→ Exercise goal
Count the lines in the items below that contain the word "position", treating case as significant, and reply with the number alone.

→ Source records
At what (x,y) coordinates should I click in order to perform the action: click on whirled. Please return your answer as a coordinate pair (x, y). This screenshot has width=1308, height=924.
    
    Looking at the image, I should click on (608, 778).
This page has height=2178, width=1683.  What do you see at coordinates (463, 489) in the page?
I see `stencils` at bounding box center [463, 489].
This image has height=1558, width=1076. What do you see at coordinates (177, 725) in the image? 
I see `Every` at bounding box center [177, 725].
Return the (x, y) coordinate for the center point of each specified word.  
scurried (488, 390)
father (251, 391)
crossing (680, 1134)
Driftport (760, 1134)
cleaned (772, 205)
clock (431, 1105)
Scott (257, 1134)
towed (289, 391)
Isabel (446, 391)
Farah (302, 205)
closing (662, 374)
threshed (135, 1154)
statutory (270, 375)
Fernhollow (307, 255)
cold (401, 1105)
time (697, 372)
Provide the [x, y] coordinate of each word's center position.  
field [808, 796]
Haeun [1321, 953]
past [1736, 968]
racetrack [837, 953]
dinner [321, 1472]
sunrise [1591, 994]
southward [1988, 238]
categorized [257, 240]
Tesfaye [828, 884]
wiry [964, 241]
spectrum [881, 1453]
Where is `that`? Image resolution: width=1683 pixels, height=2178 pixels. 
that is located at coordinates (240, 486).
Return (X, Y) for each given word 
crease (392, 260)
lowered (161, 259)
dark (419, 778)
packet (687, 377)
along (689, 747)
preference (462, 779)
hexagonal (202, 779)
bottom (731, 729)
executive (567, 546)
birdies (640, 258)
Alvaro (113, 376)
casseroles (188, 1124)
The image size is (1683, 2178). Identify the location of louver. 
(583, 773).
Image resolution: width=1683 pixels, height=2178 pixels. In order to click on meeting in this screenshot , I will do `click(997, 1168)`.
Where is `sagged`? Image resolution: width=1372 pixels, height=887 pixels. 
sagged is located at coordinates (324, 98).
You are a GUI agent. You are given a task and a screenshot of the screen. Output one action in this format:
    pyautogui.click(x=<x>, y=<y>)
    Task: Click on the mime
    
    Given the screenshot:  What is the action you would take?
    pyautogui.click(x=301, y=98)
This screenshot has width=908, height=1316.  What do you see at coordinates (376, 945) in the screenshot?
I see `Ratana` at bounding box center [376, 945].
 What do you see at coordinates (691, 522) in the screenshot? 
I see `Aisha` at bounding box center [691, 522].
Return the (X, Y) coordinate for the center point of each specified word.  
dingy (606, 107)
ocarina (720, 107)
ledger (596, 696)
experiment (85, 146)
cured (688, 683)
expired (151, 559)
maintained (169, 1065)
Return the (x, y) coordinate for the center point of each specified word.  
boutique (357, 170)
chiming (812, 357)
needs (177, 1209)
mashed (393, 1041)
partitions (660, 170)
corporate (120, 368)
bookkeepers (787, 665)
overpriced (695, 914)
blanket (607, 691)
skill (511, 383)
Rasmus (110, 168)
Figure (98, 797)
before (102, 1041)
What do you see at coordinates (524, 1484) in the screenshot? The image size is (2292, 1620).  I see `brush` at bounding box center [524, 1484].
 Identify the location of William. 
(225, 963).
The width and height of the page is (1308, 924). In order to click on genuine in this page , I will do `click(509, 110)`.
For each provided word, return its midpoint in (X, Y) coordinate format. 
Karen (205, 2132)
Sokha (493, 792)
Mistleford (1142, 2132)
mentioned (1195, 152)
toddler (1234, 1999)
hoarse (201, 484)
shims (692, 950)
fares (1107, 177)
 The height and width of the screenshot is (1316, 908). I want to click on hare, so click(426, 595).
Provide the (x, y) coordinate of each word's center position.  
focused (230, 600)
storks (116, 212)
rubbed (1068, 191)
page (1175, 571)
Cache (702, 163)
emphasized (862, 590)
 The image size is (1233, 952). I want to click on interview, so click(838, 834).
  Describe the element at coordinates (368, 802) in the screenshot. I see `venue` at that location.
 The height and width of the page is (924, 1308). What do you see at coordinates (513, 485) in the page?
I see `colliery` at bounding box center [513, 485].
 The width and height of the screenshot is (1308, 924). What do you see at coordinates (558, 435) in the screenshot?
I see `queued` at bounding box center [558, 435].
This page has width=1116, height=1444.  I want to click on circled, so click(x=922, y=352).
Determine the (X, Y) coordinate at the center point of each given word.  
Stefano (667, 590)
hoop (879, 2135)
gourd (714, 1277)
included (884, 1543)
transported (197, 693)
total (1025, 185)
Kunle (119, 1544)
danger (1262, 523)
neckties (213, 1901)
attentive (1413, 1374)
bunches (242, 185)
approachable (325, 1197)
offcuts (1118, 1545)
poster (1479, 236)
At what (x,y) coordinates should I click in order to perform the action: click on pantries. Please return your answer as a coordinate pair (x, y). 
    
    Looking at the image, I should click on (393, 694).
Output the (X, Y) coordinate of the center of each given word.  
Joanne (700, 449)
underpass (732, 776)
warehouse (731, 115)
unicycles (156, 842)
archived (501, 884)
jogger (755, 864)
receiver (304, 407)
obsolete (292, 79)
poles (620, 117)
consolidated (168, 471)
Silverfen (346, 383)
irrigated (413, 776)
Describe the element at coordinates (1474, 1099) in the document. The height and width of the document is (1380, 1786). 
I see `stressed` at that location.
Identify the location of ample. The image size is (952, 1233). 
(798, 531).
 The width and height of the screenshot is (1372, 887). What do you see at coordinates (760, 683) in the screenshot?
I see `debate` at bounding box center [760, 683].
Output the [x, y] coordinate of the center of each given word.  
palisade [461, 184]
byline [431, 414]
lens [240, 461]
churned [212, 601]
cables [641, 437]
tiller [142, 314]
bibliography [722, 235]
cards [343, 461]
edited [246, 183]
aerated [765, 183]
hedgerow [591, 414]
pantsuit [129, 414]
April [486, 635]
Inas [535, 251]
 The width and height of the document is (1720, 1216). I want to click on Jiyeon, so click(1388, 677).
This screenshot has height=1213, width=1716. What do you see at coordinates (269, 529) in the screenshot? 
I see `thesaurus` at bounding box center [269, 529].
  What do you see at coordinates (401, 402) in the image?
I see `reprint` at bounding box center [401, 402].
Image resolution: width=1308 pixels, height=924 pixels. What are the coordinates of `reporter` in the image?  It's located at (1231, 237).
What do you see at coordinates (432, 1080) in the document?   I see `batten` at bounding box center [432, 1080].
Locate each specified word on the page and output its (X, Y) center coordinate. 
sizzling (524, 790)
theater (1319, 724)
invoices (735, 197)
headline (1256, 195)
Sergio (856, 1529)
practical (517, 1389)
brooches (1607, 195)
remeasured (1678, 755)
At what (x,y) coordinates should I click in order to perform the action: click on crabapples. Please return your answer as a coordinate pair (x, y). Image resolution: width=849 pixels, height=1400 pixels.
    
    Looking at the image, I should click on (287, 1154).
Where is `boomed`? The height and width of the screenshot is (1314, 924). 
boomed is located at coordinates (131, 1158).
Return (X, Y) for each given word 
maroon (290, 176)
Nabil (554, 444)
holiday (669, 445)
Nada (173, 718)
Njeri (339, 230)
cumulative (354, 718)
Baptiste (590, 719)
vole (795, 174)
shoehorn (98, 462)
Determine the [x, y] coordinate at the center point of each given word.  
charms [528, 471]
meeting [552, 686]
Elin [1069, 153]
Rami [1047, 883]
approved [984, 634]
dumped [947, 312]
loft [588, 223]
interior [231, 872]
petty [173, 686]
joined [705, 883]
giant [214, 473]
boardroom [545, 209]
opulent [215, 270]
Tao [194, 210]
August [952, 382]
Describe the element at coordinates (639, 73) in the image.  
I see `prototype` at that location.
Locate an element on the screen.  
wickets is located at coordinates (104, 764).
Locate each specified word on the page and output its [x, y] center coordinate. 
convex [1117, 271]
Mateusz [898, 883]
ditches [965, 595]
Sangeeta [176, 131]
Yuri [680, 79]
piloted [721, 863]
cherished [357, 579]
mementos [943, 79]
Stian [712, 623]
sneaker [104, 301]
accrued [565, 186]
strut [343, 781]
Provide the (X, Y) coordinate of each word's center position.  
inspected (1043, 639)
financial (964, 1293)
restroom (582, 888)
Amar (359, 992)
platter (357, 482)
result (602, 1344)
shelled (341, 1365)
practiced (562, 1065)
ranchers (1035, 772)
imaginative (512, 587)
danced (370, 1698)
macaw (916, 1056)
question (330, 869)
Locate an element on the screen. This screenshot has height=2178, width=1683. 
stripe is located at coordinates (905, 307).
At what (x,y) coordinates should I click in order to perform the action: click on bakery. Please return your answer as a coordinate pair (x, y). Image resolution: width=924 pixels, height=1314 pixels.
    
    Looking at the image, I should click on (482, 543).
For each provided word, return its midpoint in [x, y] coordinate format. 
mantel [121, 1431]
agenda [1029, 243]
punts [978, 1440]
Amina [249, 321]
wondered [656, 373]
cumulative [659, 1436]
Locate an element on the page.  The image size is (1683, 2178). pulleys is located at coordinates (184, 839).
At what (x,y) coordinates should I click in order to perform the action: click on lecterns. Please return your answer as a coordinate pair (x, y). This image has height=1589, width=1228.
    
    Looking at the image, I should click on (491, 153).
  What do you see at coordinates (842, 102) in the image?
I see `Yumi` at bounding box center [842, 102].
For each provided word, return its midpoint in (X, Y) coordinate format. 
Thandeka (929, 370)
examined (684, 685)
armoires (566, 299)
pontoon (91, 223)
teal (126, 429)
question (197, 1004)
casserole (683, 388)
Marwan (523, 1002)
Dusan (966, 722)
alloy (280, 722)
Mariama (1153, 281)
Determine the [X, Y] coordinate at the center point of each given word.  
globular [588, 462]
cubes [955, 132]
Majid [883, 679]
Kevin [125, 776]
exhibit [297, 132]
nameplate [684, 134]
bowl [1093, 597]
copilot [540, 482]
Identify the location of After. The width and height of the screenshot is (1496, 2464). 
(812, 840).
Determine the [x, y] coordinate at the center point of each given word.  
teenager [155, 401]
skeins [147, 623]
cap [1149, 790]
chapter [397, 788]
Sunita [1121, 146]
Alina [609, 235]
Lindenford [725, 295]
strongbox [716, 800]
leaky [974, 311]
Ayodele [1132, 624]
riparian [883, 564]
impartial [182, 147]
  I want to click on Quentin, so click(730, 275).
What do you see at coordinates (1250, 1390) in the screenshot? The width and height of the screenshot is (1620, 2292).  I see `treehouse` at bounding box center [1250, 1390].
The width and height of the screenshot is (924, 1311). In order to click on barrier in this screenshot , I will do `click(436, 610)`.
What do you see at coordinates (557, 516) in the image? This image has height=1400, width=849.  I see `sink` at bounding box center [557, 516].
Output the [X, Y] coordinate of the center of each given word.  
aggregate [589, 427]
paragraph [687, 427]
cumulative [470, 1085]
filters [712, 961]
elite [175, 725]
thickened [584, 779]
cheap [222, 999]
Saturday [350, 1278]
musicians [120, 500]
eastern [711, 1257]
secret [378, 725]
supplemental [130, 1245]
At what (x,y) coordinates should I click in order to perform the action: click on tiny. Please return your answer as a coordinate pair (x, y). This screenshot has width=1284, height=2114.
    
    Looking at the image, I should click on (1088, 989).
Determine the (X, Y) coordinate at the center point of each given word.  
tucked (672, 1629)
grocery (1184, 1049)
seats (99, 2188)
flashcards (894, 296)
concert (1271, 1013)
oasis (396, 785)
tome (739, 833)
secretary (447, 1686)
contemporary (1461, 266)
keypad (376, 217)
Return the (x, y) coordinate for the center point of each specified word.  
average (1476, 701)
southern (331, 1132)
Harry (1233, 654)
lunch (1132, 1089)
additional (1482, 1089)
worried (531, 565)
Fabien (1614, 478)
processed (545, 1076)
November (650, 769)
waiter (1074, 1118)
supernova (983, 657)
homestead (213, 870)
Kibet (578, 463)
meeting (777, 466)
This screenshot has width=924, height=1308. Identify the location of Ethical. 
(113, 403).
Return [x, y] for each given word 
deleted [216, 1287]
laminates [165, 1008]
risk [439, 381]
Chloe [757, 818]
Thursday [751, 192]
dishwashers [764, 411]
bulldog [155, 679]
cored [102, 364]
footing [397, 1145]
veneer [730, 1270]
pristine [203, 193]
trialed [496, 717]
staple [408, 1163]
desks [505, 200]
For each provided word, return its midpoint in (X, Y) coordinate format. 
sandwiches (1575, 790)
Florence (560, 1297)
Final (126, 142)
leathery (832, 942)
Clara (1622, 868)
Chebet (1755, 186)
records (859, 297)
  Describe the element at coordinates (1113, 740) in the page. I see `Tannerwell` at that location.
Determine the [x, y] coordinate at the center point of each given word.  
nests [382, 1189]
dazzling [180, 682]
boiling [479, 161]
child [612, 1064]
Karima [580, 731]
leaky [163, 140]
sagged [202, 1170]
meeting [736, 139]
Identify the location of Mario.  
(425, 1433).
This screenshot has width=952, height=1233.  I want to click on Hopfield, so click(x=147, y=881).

→ The reply
3